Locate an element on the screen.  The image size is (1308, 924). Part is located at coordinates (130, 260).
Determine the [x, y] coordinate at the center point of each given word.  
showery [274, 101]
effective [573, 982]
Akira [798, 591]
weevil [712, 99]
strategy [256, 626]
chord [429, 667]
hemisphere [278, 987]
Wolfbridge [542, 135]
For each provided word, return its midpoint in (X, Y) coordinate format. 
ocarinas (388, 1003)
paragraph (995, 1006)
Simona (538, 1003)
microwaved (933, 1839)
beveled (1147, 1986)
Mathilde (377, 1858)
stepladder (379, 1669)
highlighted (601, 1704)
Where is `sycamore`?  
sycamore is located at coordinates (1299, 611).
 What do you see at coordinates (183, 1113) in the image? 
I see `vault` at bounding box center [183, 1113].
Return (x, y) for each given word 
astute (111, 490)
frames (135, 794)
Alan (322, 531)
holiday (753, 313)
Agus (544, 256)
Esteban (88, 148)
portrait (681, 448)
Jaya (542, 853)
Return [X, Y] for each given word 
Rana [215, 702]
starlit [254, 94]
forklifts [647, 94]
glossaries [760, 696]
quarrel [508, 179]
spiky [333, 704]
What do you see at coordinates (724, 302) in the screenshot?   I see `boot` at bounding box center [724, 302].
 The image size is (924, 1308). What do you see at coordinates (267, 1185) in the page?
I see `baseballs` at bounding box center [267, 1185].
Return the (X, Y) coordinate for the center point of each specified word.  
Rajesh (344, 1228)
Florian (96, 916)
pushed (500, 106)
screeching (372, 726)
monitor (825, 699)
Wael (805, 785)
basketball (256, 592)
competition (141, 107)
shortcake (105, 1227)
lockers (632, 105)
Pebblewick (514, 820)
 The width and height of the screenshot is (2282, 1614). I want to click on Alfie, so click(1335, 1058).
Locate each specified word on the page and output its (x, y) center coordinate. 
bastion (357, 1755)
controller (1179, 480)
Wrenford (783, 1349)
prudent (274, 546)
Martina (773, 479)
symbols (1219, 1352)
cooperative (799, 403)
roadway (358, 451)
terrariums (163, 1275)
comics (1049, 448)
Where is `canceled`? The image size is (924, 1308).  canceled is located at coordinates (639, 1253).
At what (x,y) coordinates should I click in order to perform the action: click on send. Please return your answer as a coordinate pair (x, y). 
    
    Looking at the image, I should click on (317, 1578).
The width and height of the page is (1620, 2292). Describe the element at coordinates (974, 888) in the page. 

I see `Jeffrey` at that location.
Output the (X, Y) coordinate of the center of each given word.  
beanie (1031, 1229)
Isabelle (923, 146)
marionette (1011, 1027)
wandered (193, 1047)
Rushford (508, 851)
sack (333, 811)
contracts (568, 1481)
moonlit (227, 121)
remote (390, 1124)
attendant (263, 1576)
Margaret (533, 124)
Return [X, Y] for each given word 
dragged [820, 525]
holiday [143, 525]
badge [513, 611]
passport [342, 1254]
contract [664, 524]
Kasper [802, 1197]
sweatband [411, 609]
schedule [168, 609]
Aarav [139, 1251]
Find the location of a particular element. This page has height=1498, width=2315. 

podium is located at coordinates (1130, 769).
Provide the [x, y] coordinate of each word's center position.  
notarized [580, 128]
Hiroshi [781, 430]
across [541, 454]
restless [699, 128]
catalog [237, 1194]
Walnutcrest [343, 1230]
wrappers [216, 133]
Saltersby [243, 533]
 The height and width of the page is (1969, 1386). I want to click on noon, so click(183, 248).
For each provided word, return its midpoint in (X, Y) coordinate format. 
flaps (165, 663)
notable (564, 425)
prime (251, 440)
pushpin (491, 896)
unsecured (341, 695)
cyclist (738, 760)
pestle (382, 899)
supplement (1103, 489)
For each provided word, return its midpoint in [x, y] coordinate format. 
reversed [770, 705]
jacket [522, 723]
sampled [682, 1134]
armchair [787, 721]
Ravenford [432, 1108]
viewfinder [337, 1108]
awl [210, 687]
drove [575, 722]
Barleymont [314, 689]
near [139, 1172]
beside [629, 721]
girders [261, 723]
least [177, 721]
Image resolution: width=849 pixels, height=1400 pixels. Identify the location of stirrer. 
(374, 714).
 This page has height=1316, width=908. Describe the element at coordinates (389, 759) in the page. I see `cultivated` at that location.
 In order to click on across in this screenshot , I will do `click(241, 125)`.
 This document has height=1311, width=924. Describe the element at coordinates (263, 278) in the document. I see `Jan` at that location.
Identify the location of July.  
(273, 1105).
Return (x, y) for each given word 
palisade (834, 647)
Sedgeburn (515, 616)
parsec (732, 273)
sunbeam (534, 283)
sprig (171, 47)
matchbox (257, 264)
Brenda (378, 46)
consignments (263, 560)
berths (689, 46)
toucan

▶ [PROBLEM DESCRIPTION]
Rewrite the listing above, replacing each occurrence of "given" with "listed" and leaving all other text unchanged.

▶ [WRITTEN RESPONSE]
Locate an element on the screen.  The image size is (1308, 924). Part is located at coordinates (130, 260).
Determine the [x, y] coordinate at the center point of each listed word.  
showery [274, 101]
effective [573, 982]
Akira [798, 591]
weevil [712, 99]
strategy [256, 626]
chord [429, 667]
hemisphere [278, 987]
Wolfbridge [542, 135]
For each provided word, return its midpoint in (X, Y) coordinate format. 
ocarinas (388, 1003)
paragraph (995, 1006)
Simona (538, 1003)
microwaved (933, 1839)
beveled (1147, 1986)
Mathilde (377, 1858)
stepladder (379, 1669)
highlighted (601, 1704)
Where is `sycamore`?  
sycamore is located at coordinates (1299, 611).
 What do you see at coordinates (183, 1113) in the image? 
I see `vault` at bounding box center [183, 1113].
Return (x, y) for each listed word 
astute (111, 490)
frames (135, 794)
Alan (322, 531)
holiday (753, 313)
Agus (544, 256)
Esteban (88, 148)
portrait (681, 448)
Jaya (542, 853)
Return [X, Y] for each listed word 
Rana [215, 702]
starlit [254, 94]
forklifts [647, 94]
glossaries [760, 696]
quarrel [508, 179]
spiky [333, 704]
What do you see at coordinates (724, 302) in the screenshot?   I see `boot` at bounding box center [724, 302].
 The image size is (924, 1308). What do you see at coordinates (267, 1185) in the page?
I see `baseballs` at bounding box center [267, 1185].
Return the (X, Y) coordinate for the center point of each specified word.  
Rajesh (344, 1228)
Florian (96, 916)
pushed (500, 106)
screeching (372, 726)
monitor (825, 699)
Wael (805, 785)
basketball (256, 592)
competition (141, 107)
shortcake (105, 1227)
lockers (632, 105)
Pebblewick (514, 820)
 The width and height of the screenshot is (2282, 1614). I want to click on Alfie, so click(1335, 1058).
Locate each specified word on the page and output its (x, y) center coordinate. 
bastion (357, 1755)
controller (1179, 480)
Wrenford (783, 1349)
prudent (274, 546)
Martina (773, 479)
symbols (1219, 1352)
cooperative (799, 403)
roadway (358, 451)
terrariums (163, 1275)
comics (1049, 448)
Where is `canceled`? The image size is (924, 1308).  canceled is located at coordinates (639, 1253).
At what (x,y) coordinates should I click in order to perform the action: click on send. Please return your answer as a coordinate pair (x, y). 
    
    Looking at the image, I should click on (317, 1578).
The width and height of the page is (1620, 2292). Describe the element at coordinates (974, 888) in the page. 

I see `Jeffrey` at that location.
Output the (X, Y) coordinate of the center of each listed word.  
beanie (1031, 1229)
Isabelle (923, 146)
marionette (1011, 1027)
wandered (193, 1047)
Rushford (508, 851)
sack (333, 811)
contracts (568, 1481)
moonlit (227, 121)
remote (390, 1124)
attendant (263, 1576)
Margaret (533, 124)
Return [X, Y] for each listed word 
dragged [820, 525]
holiday [143, 525]
badge [513, 611]
passport [342, 1254]
contract [664, 524]
Kasper [802, 1197]
sweatband [411, 609]
schedule [168, 609]
Aarav [139, 1251]
Find the location of a particular element. This page has height=1498, width=2315. 

podium is located at coordinates (1130, 769).
Provide the [x, y] coordinate of each word's center position.  
notarized [580, 128]
Hiroshi [781, 430]
across [541, 454]
restless [699, 128]
catalog [237, 1194]
Walnutcrest [343, 1230]
wrappers [216, 133]
Saltersby [243, 533]
 The height and width of the page is (1969, 1386). I want to click on noon, so click(183, 248).
For each provided word, return its midpoint in (X, Y) coordinate format. 
flaps (165, 663)
notable (564, 425)
prime (251, 440)
pushpin (491, 896)
unsecured (341, 695)
cyclist (738, 760)
pestle (382, 899)
supplement (1103, 489)
For each provided word, return its midpoint in [x, y] coordinate format. 
reversed [770, 705]
jacket [522, 723]
sampled [682, 1134]
armchair [787, 721]
Ravenford [432, 1108]
viewfinder [337, 1108]
awl [210, 687]
drove [575, 722]
Barleymont [314, 689]
near [139, 1172]
beside [629, 721]
girders [261, 723]
least [177, 721]
Image resolution: width=849 pixels, height=1400 pixels. Identify the location of stirrer. 
(374, 714).
 This page has height=1316, width=908. Describe the element at coordinates (389, 759) in the page. I see `cultivated` at that location.
 In order to click on across in this screenshot , I will do `click(241, 125)`.
 This document has height=1311, width=924. Describe the element at coordinates (263, 278) in the document. I see `Jan` at that location.
Identify the location of July.  
(273, 1105).
Return (x, y) for each listed word 
palisade (834, 647)
Sedgeburn (515, 616)
parsec (732, 273)
sunbeam (534, 283)
sprig (171, 47)
matchbox (257, 264)
Brenda (378, 46)
consignments (263, 560)
berths (689, 46)
toucan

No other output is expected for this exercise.